◆ Task statement
Pictures must be left out. Print the lines from the beginning of the material through the line holding "lime plate I3", exactly and nothing else.

◆ Data shown
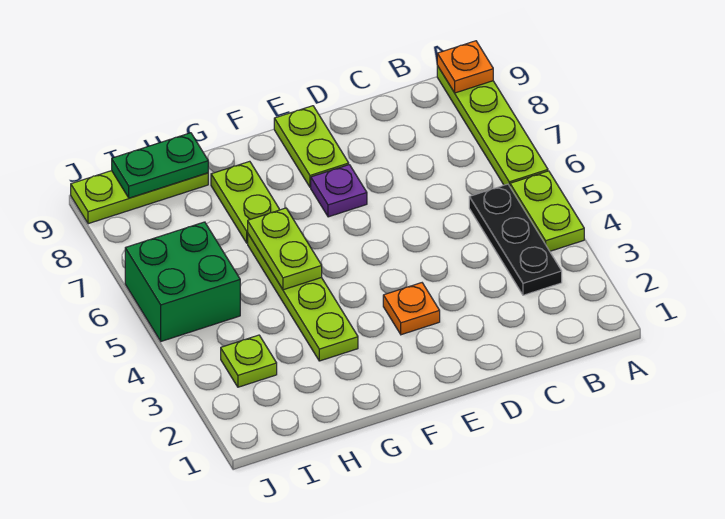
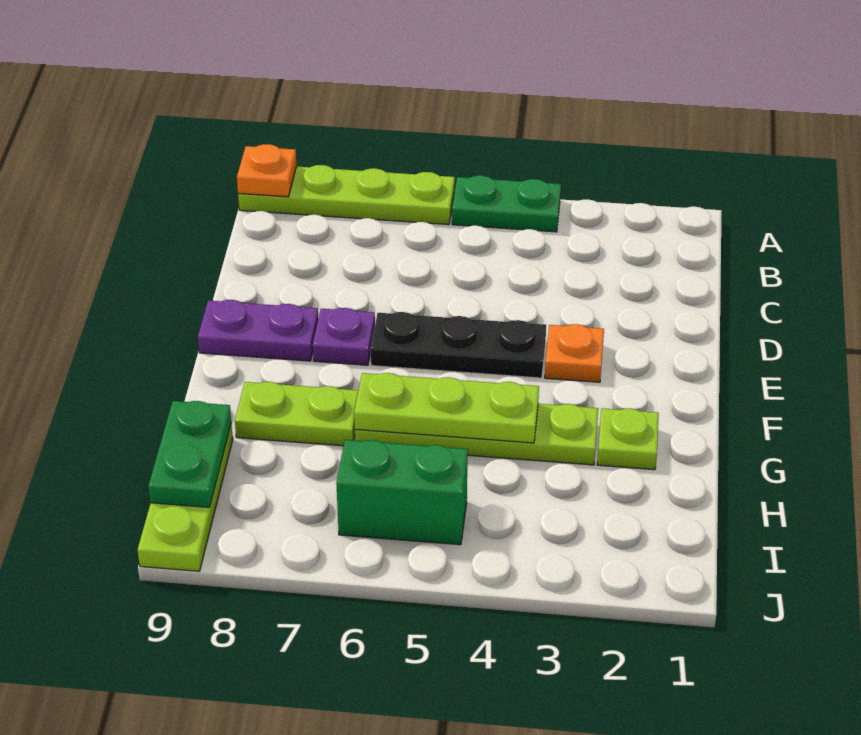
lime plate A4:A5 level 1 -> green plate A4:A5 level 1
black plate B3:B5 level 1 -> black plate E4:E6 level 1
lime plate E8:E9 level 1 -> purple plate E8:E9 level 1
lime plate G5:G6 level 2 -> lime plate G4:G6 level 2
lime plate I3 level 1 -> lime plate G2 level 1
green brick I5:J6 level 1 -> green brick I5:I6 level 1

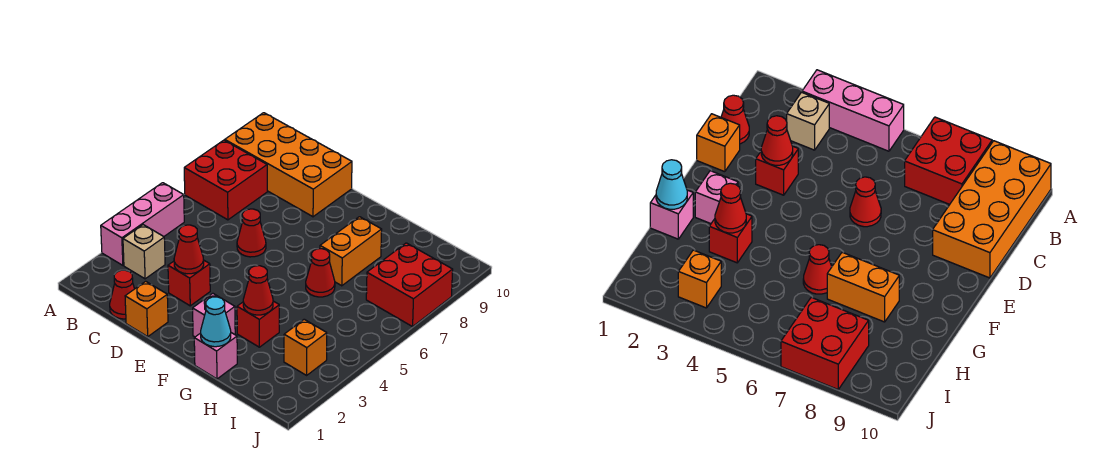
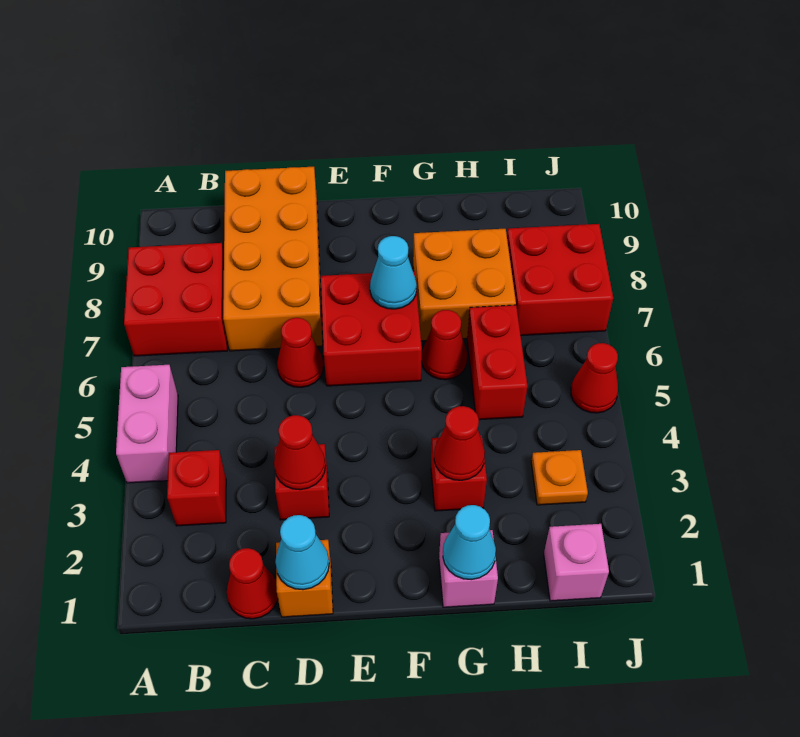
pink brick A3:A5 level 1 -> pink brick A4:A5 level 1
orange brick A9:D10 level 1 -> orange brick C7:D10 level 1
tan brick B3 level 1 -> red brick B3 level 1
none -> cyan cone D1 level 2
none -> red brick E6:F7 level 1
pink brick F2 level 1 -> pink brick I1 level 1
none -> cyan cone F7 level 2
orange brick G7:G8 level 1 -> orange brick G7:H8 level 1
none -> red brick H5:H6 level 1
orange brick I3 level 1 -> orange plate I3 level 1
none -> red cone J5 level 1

◆ Exercise response
lime plate A4:A5 level 1 -> green plate A4:A5 level 1
black plate B3:B5 level 1 -> black plate E4:E6 level 1
lime plate E8:E9 level 1 -> purple plate E8:E9 level 1
lime plate G5:G6 level 2 -> lime plate G4:G6 level 2
lime plate I3 level 1 -> lime plate G2 level 1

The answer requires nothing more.